» Problem description
Reproduce what is written in the records below exactly, and leave out the images.

» Information given
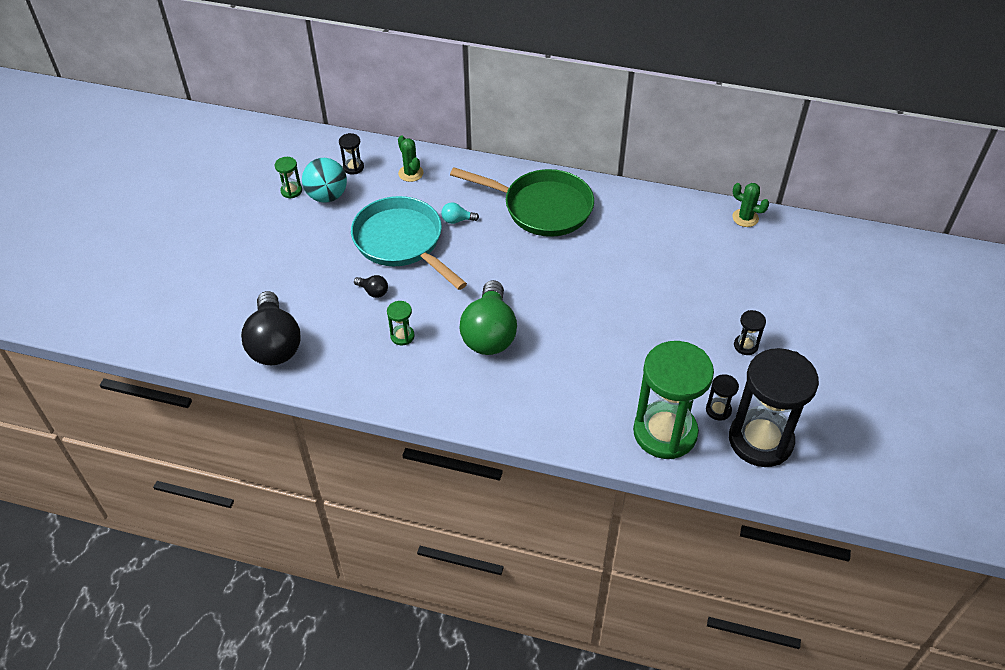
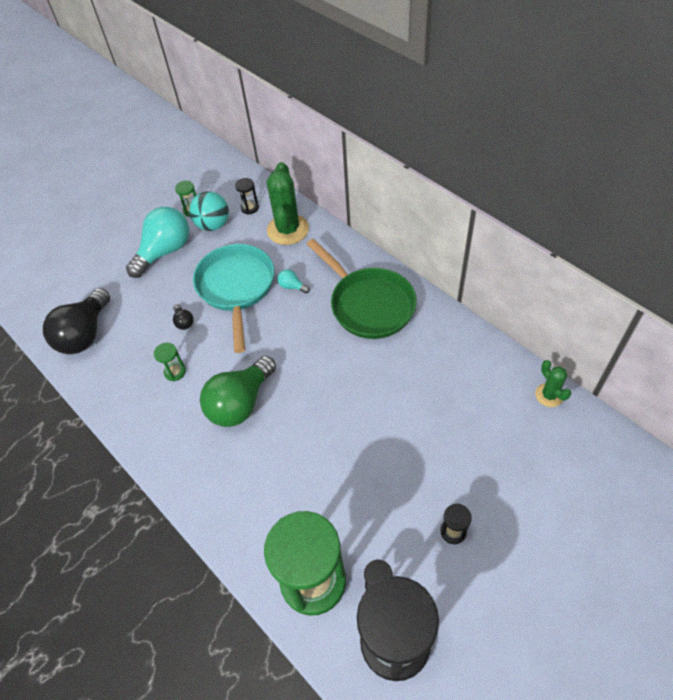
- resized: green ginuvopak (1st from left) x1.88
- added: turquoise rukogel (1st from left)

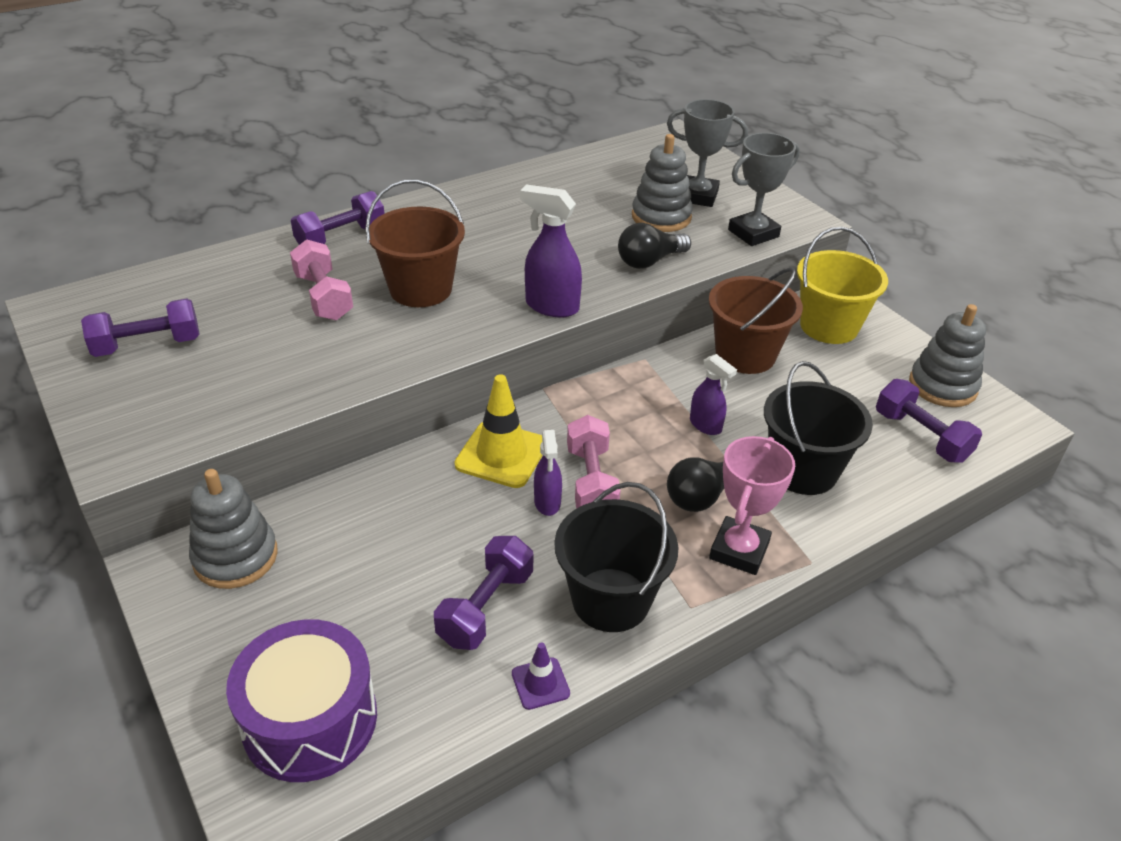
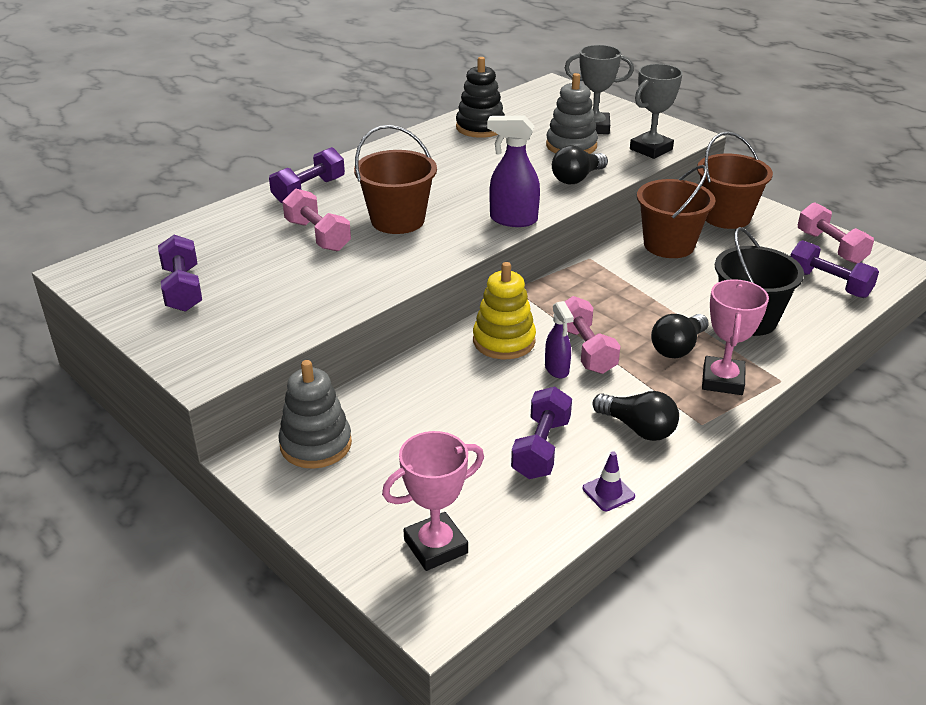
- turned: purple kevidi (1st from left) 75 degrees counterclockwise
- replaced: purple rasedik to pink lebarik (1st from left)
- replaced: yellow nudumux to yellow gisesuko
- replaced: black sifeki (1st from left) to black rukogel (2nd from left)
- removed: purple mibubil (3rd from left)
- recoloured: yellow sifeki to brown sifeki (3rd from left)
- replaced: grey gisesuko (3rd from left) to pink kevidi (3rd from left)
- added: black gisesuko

» Solution to this problem
- resized: green ginuvopak (1st from left) x1.88
- added: turquoise rukogel (1st from left)

- turned: purple kevidi (1st from left) 75 degrees counterclockwise
- replaced: purple rasedik to pink lebarik (1st from left)
- replaced: yellow nudumux to yellow gisesuko
- replaced: black sifeki (1st from left) to black rukogel (2nd from left)
- removed: purple mibubil (3rd from left)
- recoloured: yellow sifeki to brown sifeki (3rd from left)
- replaced: grey gisesuko (3rd from left) to pink kevidi (3rd from left)
- added: black gisesuko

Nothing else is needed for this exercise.